▶ Information given:
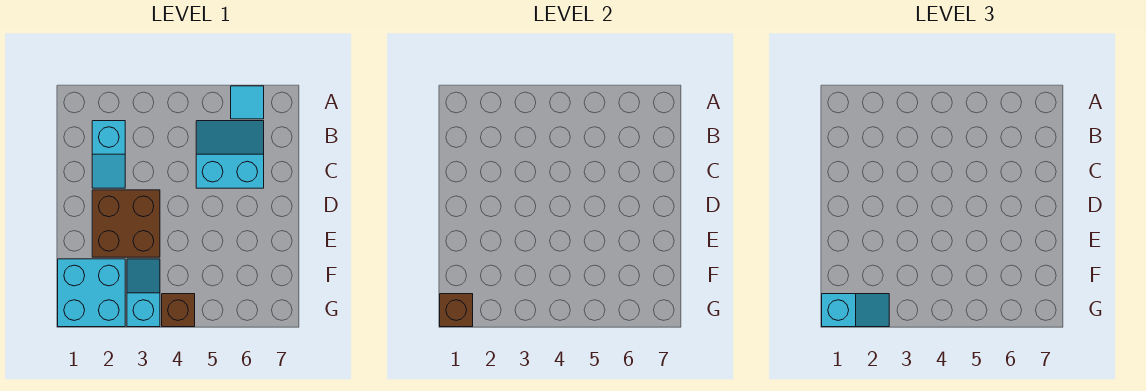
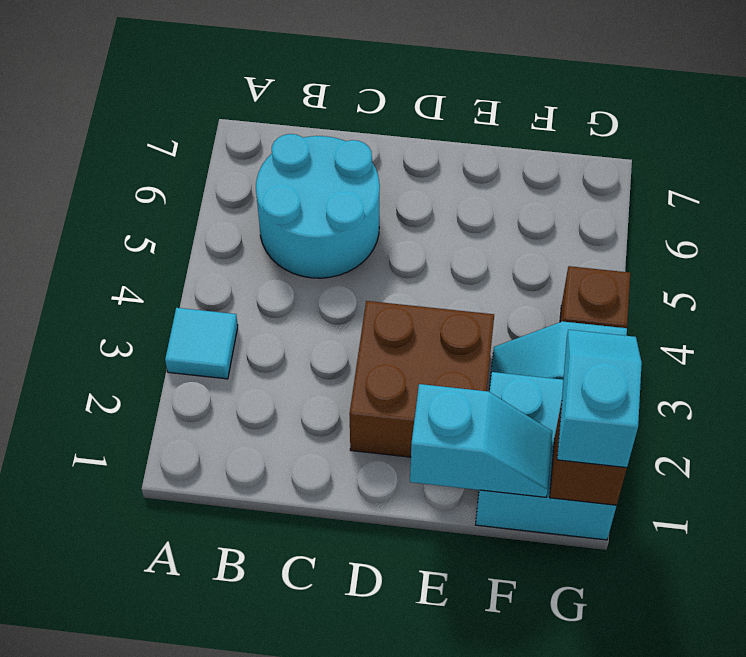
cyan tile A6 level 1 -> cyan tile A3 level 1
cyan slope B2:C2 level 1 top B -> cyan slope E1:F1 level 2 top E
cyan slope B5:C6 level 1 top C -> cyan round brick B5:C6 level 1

* * *

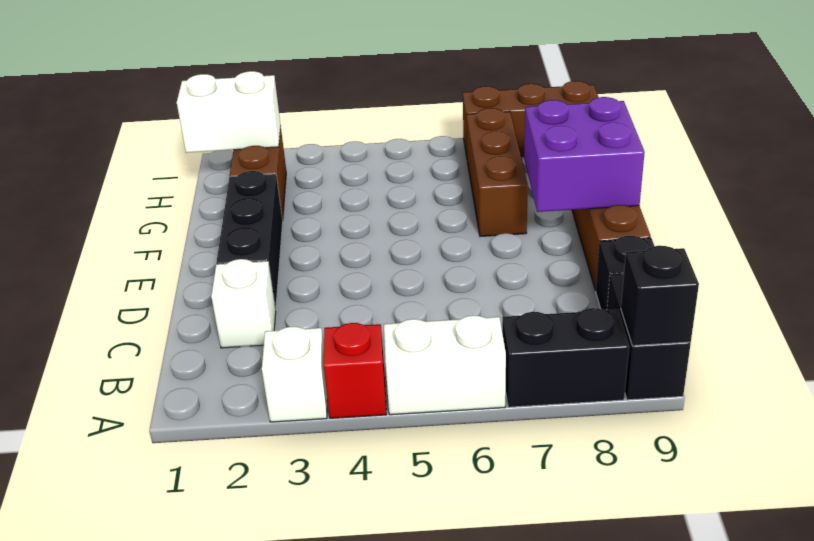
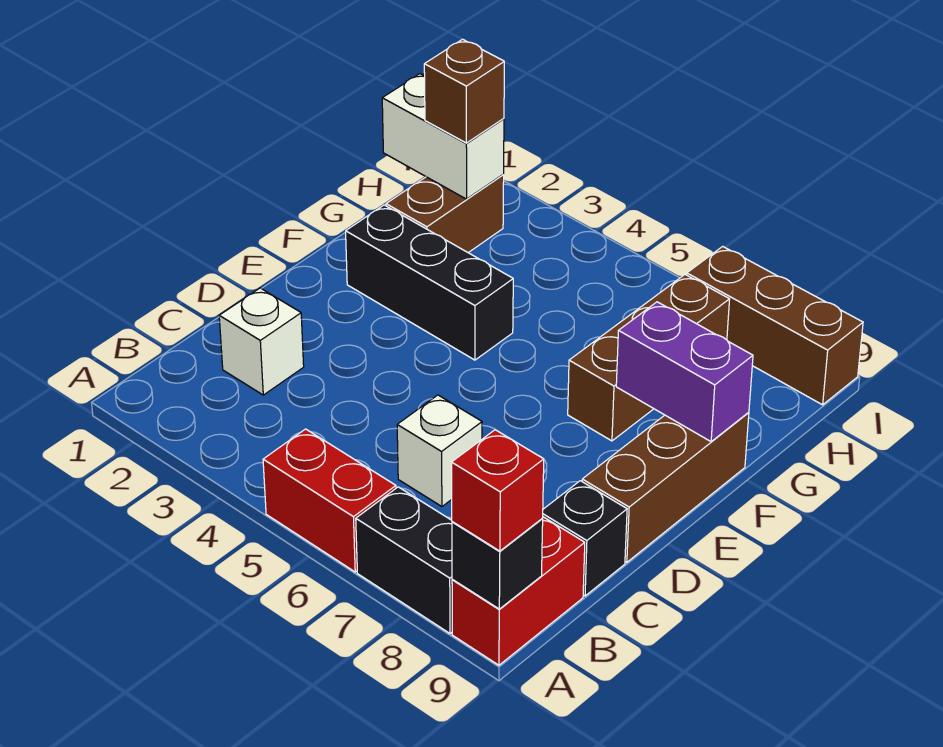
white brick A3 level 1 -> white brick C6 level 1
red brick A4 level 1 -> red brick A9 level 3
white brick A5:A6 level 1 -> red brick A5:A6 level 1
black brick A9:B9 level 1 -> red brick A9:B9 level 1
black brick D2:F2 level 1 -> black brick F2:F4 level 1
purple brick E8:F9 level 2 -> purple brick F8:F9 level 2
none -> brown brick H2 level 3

▶ What needs to be done: Take the stretch of lines above from the one containing "white brick A3" through the one containing "none -> brown brick H2 level 3" and repeat it exactly, adding no other line.

▶ Finished exercise:
white brick A3 level 1 -> white brick C6 level 1
red brick A4 level 1 -> red brick A9 level 3
white brick A5:A6 level 1 -> red brick A5:A6 level 1
black brick A9:B9 level 1 -> red brick A9:B9 level 1
black brick D2:F2 level 1 -> black brick F2:F4 level 1
purple brick E8:F9 level 2 -> purple brick F8:F9 level 2
none -> brown brick H2 level 3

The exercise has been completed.